**Work instruction**
Report all lines below with the word "lime".

[[ Information, beginning ]]

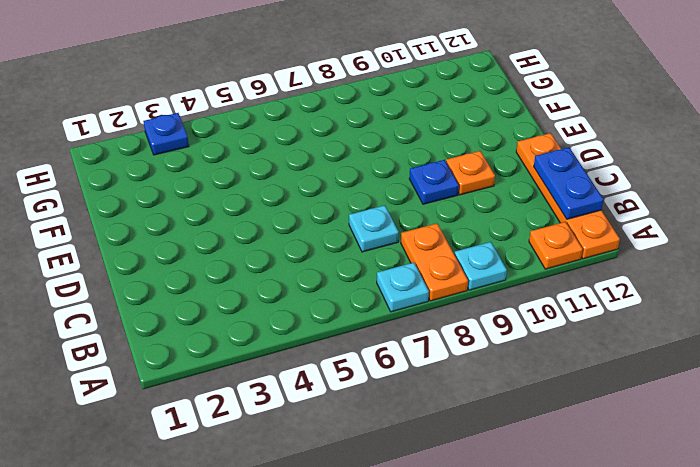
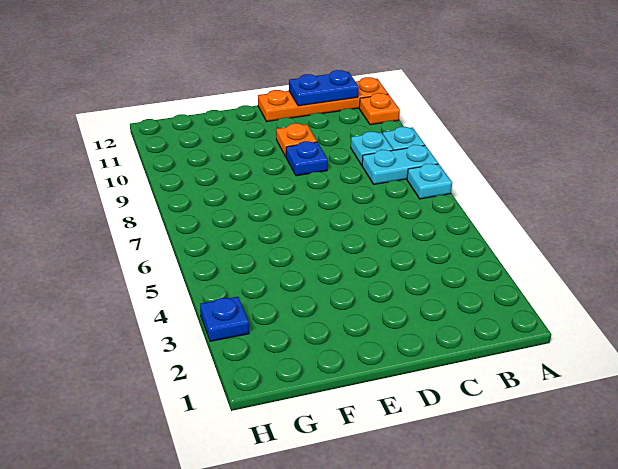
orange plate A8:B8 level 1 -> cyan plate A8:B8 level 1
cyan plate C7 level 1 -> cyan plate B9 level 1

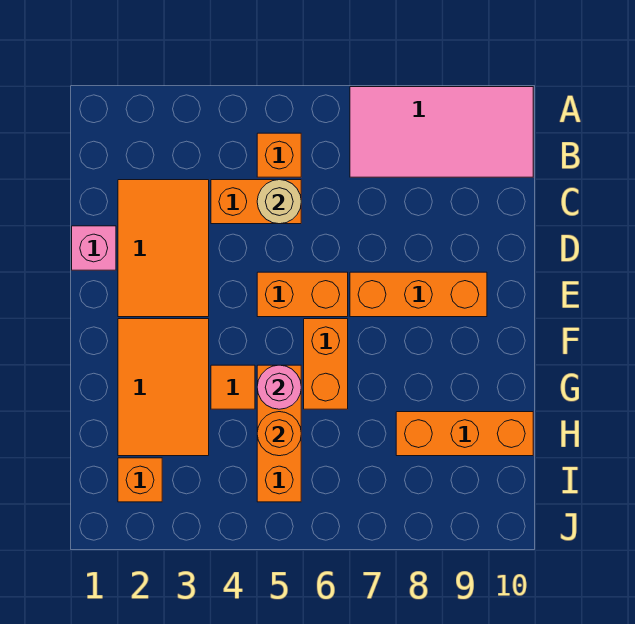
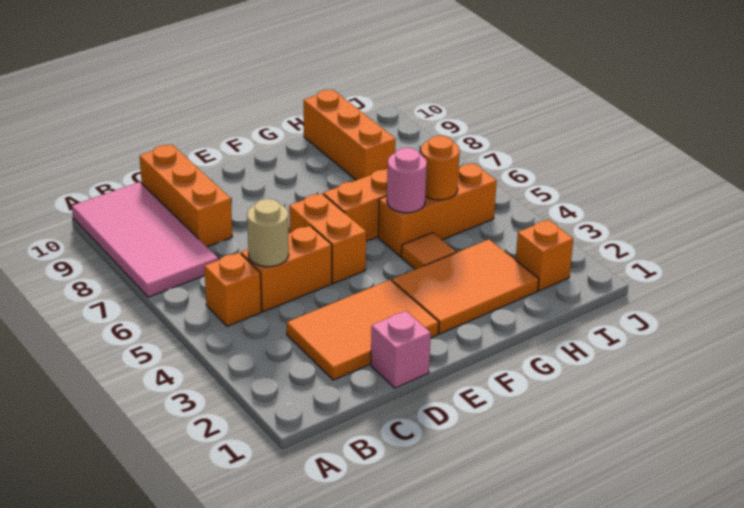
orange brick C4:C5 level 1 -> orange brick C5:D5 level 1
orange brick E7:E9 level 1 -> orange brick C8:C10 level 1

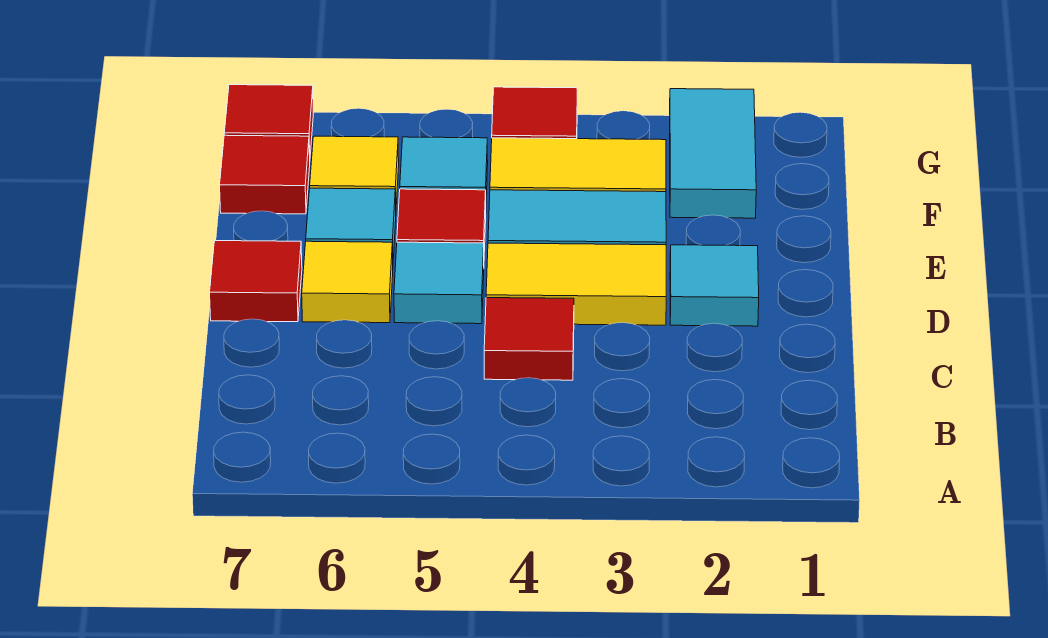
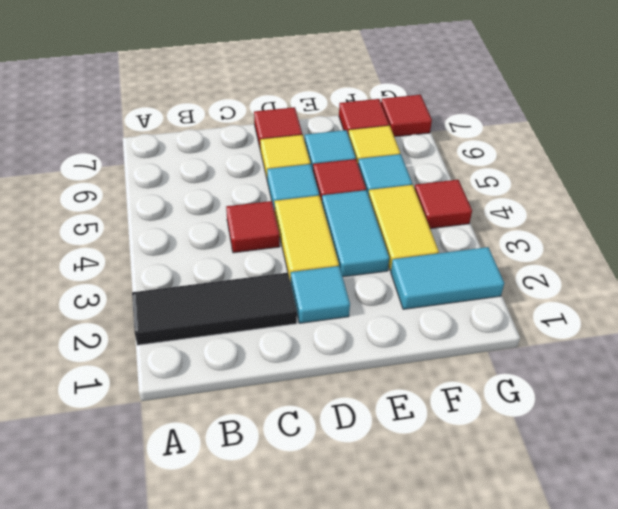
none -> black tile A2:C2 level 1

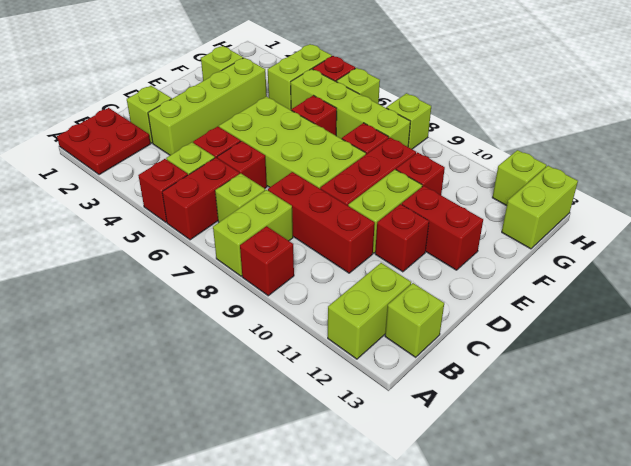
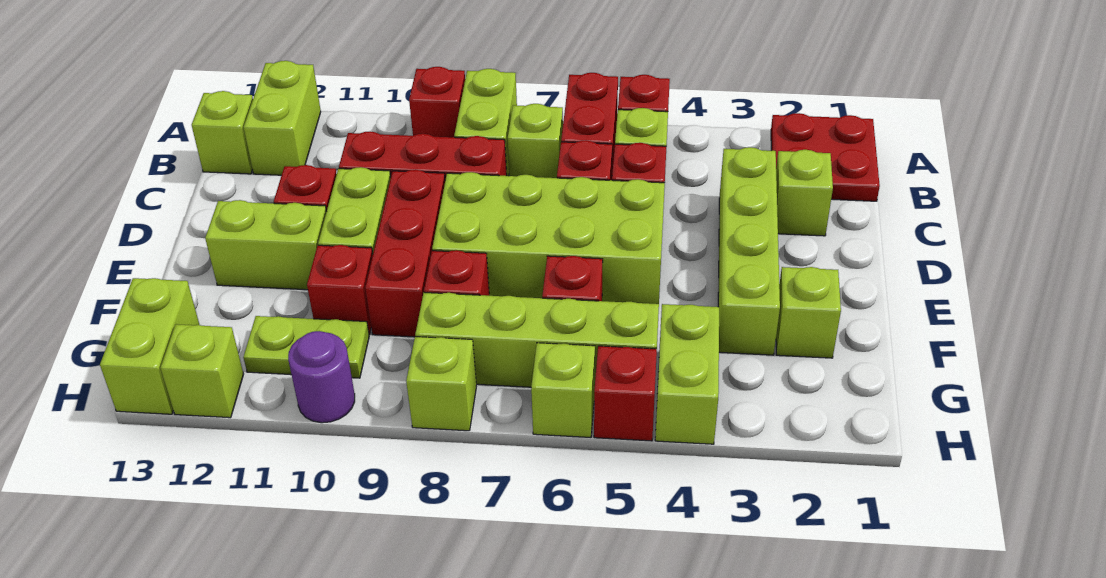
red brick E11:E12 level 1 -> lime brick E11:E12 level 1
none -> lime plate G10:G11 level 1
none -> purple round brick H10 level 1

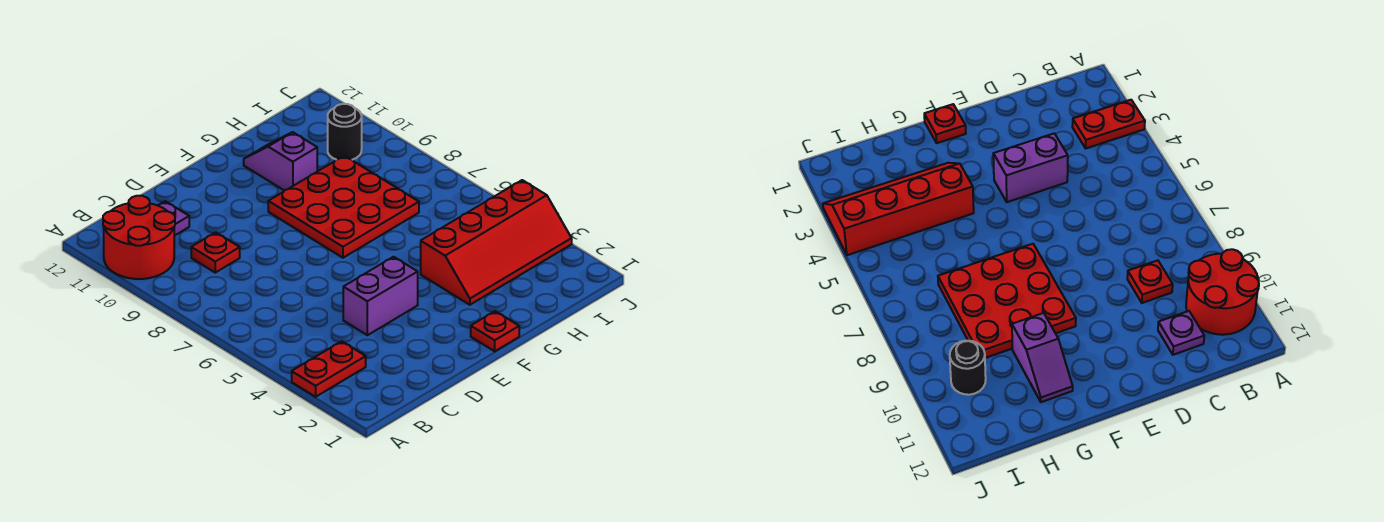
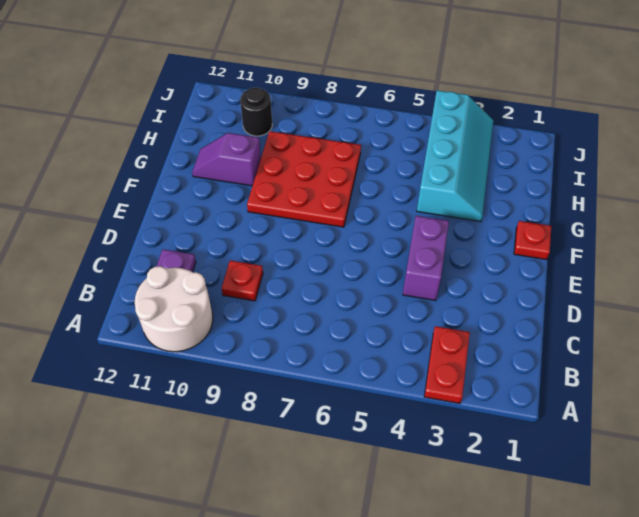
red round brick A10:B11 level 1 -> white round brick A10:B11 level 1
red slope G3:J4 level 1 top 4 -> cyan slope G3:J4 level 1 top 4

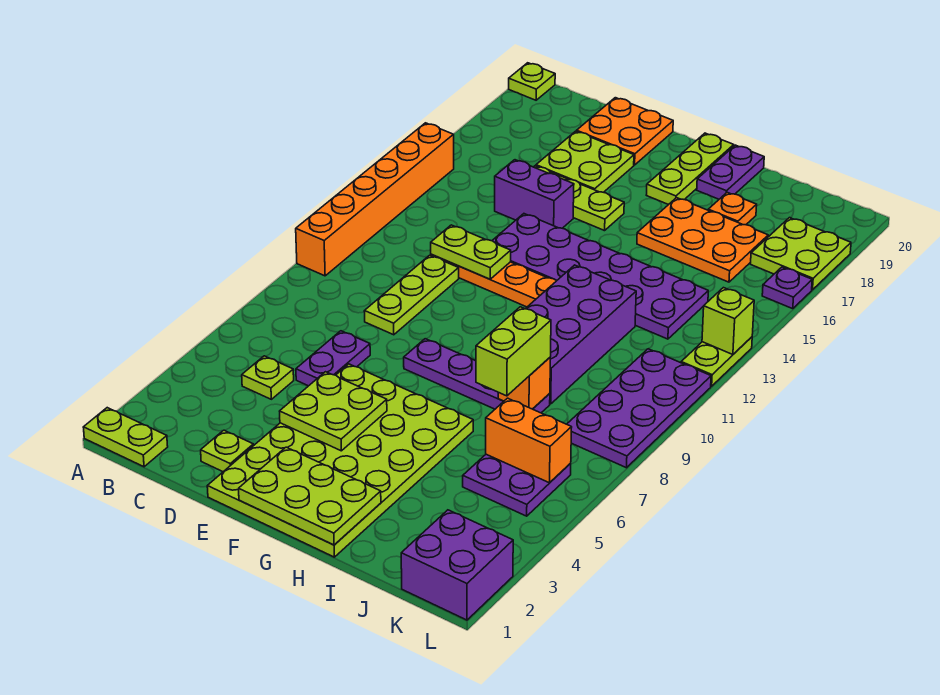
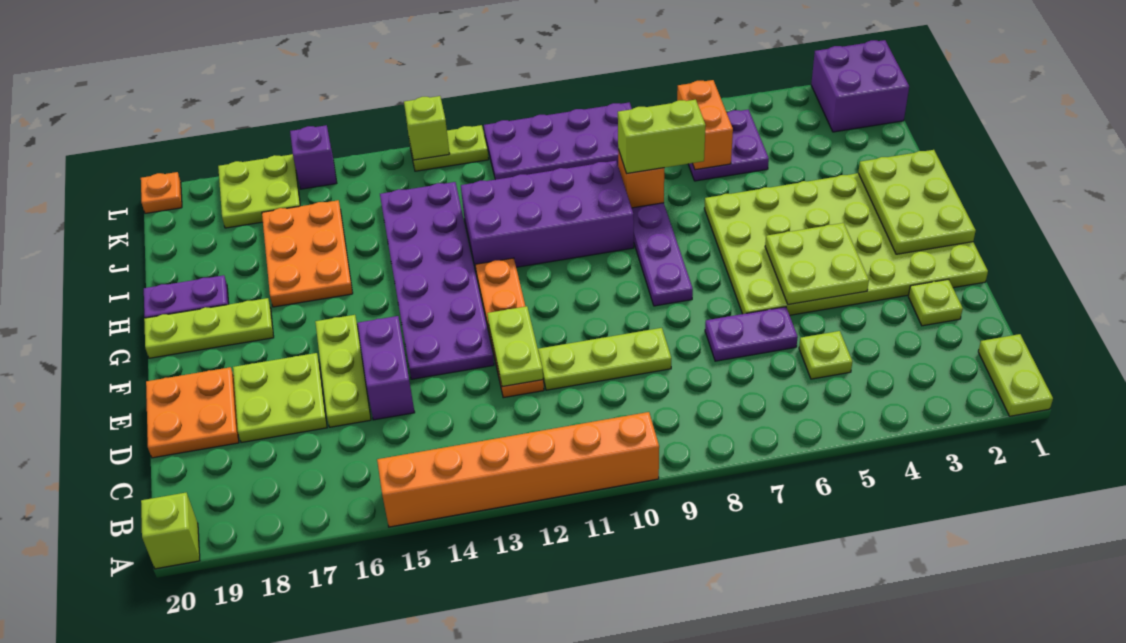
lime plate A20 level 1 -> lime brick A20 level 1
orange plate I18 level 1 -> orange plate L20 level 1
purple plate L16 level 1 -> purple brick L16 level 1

[[ Information, end ]]

**Result of this exercise**
red brick E11:E12 level 1 -> lime brick E11:E12 level 1
none -> lime plate G10:G11 level 1
lime plate A20 level 1 -> lime brick A20 level 1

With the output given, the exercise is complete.